Description of the task =>
Please count the lines in the records that contain the string "kern", treating uppercase and lowercase as different, and reply with the number alone.

Data taken from a collection:

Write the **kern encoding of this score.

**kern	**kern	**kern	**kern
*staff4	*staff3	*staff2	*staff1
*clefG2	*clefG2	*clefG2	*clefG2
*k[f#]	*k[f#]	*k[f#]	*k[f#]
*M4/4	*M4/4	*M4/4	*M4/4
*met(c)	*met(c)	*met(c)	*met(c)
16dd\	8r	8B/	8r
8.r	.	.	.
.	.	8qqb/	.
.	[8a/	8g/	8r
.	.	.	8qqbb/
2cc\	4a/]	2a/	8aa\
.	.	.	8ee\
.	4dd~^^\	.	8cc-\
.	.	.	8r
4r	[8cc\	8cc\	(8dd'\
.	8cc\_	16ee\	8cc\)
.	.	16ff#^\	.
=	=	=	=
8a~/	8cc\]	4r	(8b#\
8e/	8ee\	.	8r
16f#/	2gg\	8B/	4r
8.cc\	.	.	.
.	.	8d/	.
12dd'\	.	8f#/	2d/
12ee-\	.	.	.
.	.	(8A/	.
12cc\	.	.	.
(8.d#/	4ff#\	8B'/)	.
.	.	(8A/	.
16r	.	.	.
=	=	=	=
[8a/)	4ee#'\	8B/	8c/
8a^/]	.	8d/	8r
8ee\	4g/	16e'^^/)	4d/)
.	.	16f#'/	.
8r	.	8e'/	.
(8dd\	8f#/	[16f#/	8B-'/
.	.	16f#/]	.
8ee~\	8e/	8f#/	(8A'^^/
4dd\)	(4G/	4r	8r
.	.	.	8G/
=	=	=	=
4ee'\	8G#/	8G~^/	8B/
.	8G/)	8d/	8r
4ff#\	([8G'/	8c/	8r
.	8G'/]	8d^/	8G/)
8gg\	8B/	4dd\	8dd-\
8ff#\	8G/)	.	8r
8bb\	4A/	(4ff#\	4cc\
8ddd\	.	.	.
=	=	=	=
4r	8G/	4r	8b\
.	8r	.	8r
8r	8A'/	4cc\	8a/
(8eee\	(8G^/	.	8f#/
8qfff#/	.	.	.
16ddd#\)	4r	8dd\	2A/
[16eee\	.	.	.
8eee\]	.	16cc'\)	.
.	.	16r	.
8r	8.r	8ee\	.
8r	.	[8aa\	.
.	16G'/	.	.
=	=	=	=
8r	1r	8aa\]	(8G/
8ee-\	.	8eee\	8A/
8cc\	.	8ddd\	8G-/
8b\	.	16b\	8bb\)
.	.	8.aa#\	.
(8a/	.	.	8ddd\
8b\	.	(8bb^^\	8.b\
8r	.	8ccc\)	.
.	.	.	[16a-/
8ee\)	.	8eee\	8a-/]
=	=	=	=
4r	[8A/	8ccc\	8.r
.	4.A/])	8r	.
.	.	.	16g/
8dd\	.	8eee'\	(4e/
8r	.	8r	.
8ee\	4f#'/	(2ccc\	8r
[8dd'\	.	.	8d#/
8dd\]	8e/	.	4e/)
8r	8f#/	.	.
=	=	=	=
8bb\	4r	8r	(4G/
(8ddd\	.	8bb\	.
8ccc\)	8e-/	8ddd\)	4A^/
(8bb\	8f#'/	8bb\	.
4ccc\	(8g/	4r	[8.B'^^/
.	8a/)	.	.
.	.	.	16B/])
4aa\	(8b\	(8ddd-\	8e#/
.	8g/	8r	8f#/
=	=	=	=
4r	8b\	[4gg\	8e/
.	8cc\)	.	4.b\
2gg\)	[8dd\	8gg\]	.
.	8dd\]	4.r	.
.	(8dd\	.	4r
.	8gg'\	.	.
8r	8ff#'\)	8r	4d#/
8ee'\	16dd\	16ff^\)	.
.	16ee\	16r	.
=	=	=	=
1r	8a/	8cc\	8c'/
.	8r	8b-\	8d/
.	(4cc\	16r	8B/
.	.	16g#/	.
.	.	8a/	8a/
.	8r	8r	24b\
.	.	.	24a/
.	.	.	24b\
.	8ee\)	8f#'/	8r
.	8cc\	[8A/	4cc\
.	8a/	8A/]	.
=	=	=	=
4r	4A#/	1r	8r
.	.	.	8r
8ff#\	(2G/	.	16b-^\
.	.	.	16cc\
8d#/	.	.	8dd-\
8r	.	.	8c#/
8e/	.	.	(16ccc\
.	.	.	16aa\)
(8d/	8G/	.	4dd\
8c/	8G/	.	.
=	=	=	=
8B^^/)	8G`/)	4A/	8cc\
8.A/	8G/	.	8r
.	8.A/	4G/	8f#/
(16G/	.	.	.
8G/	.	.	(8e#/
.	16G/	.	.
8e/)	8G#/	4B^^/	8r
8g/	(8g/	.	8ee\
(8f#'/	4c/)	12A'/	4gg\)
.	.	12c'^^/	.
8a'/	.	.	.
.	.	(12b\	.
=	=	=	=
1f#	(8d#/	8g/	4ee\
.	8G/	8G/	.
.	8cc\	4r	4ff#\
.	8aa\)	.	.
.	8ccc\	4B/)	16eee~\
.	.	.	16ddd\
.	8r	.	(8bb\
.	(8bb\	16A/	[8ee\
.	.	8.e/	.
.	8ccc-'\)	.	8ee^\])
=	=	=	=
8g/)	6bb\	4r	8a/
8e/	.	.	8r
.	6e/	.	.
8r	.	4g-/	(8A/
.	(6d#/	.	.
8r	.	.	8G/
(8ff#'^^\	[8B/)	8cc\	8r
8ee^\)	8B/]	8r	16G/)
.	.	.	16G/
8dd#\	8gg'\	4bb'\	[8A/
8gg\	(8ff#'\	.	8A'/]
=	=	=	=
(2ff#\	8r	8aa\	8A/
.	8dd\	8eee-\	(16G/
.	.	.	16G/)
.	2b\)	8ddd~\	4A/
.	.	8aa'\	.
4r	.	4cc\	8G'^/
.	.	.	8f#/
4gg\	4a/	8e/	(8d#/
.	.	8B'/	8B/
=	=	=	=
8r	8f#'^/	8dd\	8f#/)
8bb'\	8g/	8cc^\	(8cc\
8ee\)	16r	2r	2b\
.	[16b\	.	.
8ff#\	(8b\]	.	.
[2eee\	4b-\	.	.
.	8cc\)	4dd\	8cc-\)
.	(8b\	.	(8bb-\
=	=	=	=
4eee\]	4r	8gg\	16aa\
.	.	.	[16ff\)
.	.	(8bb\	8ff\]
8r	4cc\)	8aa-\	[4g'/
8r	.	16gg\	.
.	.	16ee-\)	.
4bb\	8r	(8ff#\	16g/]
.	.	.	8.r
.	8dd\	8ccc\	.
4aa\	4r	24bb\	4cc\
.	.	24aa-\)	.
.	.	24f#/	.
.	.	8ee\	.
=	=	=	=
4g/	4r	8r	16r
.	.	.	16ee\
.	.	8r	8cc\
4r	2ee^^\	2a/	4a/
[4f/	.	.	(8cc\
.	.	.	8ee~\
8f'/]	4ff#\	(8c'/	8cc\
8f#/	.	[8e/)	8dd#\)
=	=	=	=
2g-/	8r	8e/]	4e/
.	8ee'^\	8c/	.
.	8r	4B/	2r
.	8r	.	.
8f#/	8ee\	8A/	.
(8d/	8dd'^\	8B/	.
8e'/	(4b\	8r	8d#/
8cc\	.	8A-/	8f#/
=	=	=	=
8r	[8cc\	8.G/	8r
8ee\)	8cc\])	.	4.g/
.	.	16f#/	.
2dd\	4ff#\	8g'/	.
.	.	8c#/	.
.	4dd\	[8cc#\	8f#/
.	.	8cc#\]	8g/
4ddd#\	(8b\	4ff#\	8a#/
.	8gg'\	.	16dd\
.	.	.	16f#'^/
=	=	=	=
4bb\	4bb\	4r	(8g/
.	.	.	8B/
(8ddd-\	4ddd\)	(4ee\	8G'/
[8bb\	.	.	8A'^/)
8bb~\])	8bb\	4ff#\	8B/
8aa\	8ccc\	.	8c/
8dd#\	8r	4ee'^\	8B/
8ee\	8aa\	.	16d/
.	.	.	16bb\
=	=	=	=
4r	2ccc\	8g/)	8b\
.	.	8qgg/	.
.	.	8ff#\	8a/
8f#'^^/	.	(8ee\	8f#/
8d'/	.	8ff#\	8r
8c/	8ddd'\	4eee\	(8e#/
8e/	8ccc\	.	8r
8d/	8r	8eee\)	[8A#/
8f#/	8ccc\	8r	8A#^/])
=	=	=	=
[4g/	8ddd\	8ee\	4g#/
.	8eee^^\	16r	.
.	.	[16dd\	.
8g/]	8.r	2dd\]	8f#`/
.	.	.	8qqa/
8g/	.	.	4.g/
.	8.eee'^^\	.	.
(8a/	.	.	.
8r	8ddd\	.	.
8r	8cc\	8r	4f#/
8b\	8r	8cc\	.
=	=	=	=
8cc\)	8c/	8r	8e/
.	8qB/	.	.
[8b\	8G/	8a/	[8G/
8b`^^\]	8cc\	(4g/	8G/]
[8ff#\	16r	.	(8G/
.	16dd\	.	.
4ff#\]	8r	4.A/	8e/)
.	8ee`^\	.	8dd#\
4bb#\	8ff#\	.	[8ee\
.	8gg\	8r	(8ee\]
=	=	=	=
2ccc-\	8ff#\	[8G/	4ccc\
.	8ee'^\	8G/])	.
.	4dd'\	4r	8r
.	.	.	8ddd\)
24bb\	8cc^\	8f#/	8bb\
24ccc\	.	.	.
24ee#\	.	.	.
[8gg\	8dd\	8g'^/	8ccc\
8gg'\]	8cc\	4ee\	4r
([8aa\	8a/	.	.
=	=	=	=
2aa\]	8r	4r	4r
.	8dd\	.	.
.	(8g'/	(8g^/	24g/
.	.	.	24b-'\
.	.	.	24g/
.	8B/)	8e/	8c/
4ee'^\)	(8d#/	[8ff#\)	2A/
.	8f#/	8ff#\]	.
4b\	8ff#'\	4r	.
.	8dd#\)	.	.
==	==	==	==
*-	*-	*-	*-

Answer in full =>
2